##### Records supplied
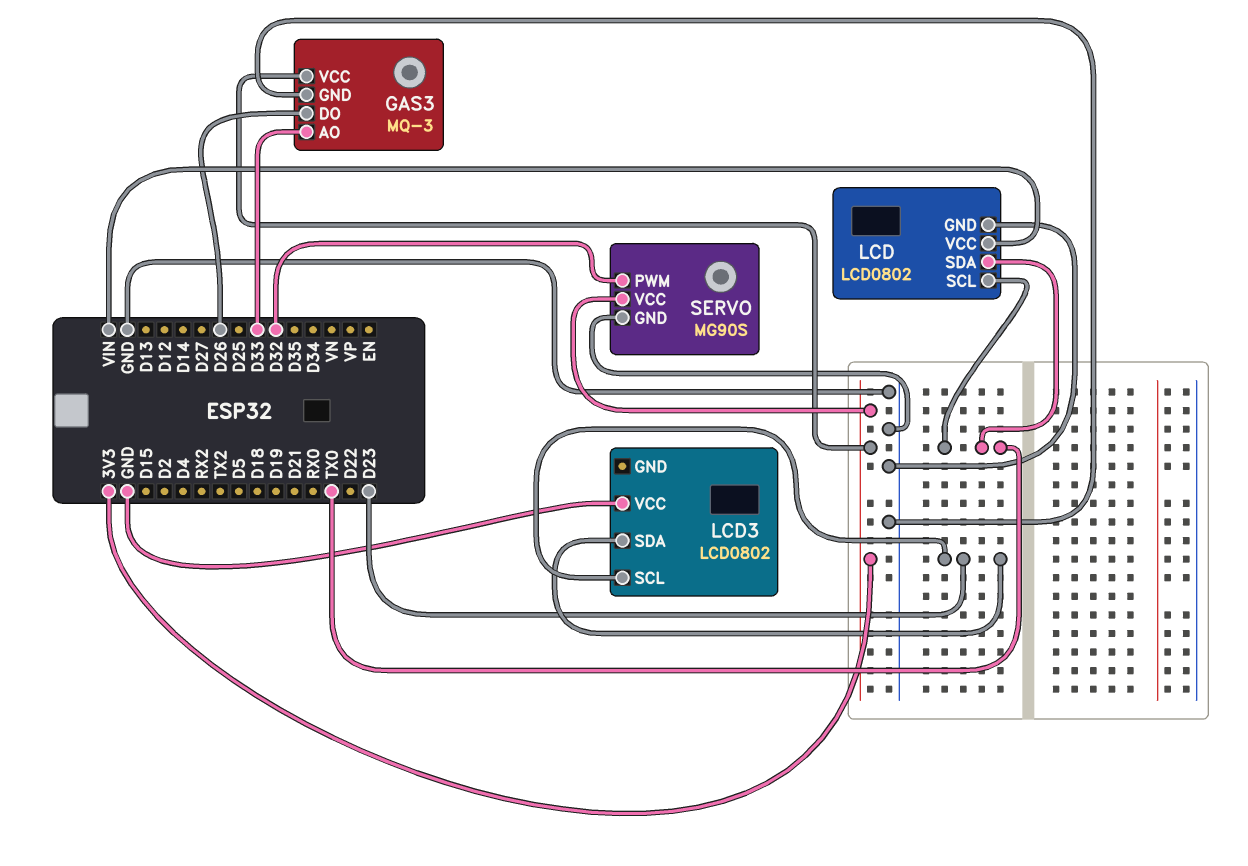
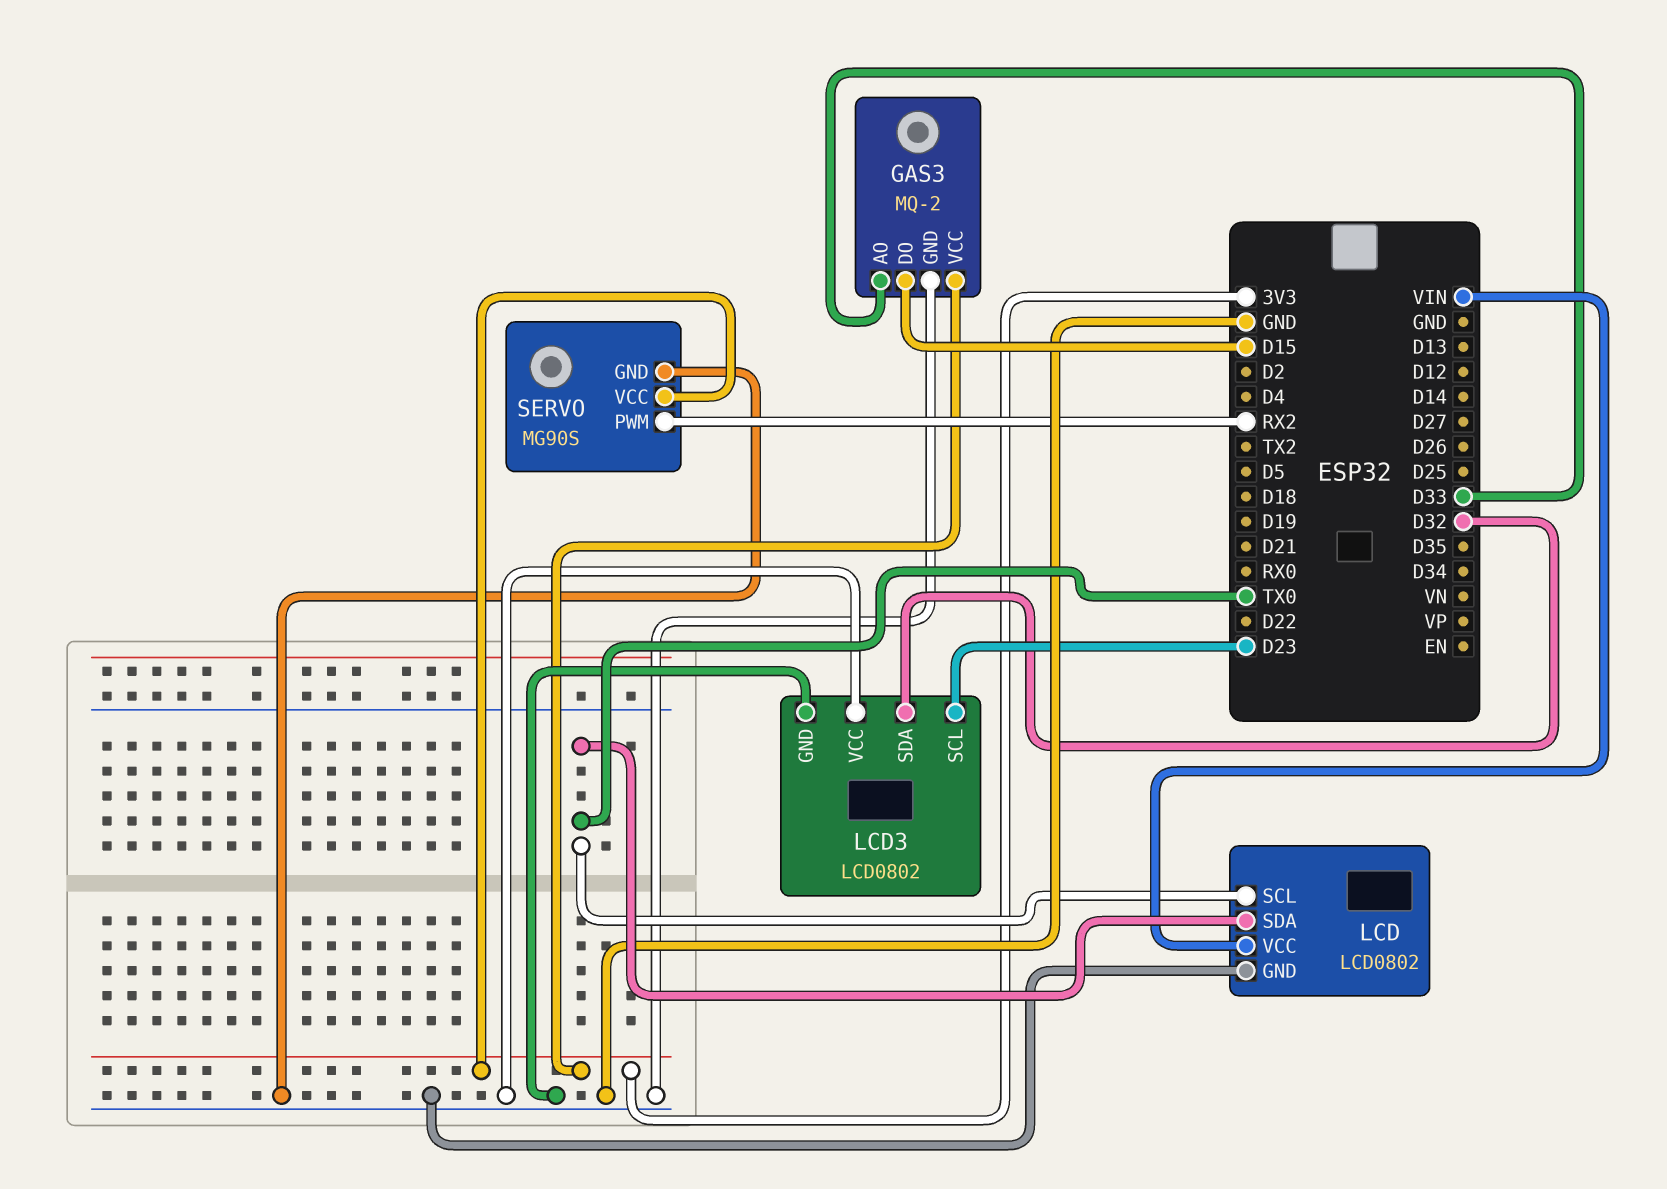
GAS3: MQ-3 -> MQ-2
GAS3 pin DO: D26 -> D15
LCD3 pin GND: none -> GND
LCD3 pin SDA: D23 -> D32
SERVO pin PWM: D32 -> RX2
##########
# Task
Return each entry exactly as it appears above, but exclude the pictures.

# Task answer
GAS3: MQ-3 -> MQ-2
GAS3 pin DO: D26 -> D15
LCD3 pin GND: none -> GND
LCD3 pin SDA: D23 -> D32
SERVO pin PWM: D32 -> RX2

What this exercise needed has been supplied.